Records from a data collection
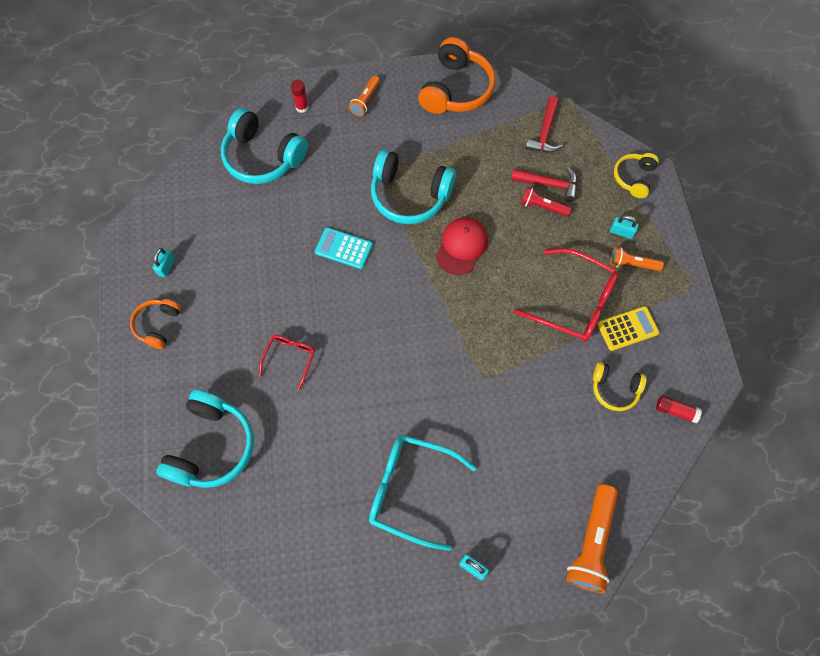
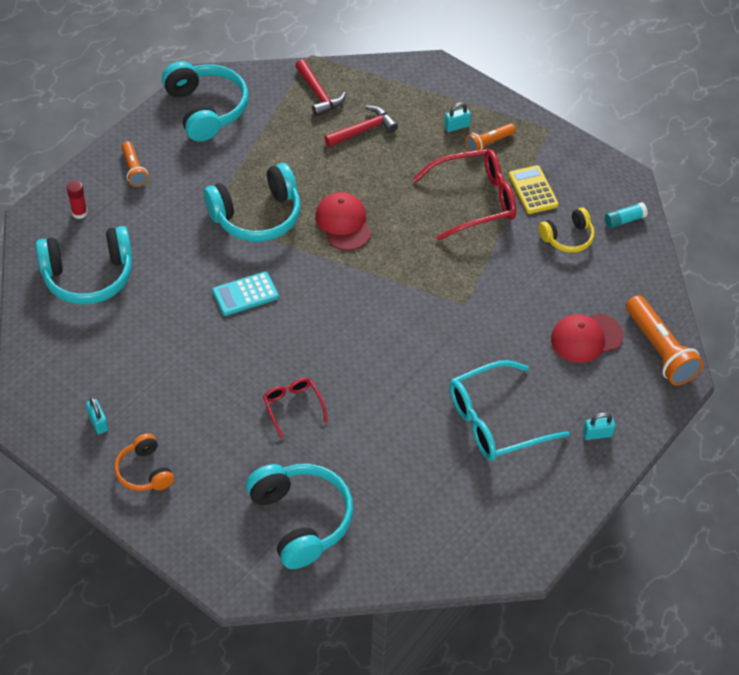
camera: 45 degrees left, 15 degrees down
(456, 89) = (206, 109): orange headphones -> turquoise headphones
(542, 207) = (376, 150): red flashlight -> none
(544, 482) = (586, 338): none -> red cap
(627, 328) = (533, 190): yellow calculator -> yellow calculator turned 45 degrees counterclockwise
(634, 178) = (424, 81): yellow headphones -> none
(675, 411) = (624, 220): red glue stick -> turquoise glue stick

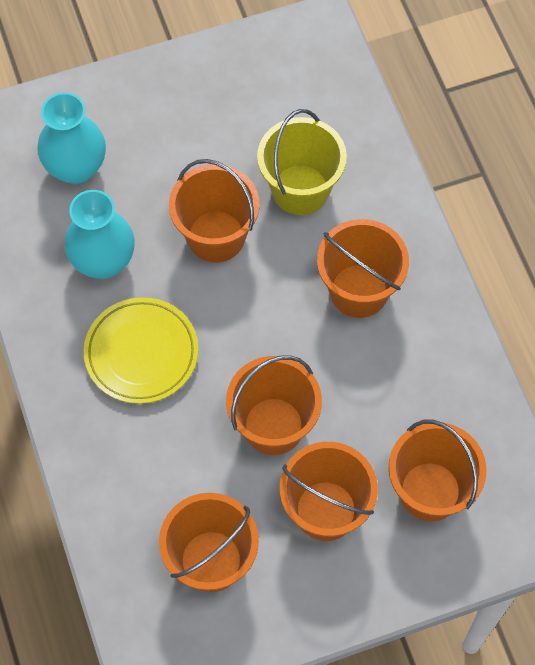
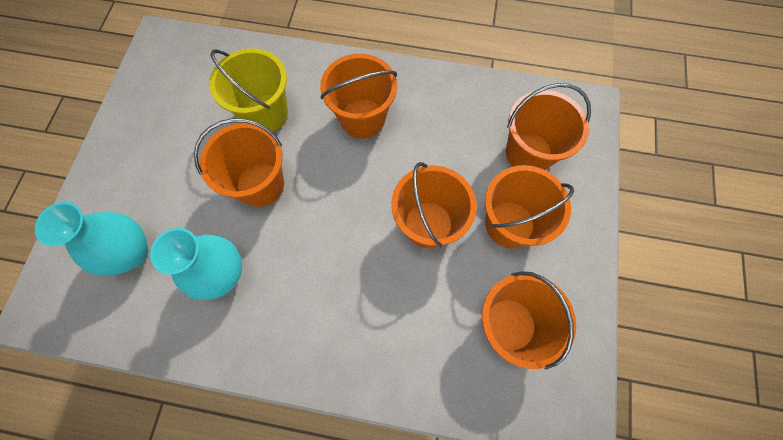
camera: 60 degrees left, 5 degrees up
(141, 353) = (315, 286): yellow plate -> none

** Work required **
Lines containing the word "degrees" are to be located in the entries and copied.

** Answer to this exercise **
camera: 45 degrees left, 15 degrees down
(627, 328) = (533, 190): yellow calculator -> yellow calculator turned 45 degrees counterclockwise
camera: 60 degrees left, 5 degrees up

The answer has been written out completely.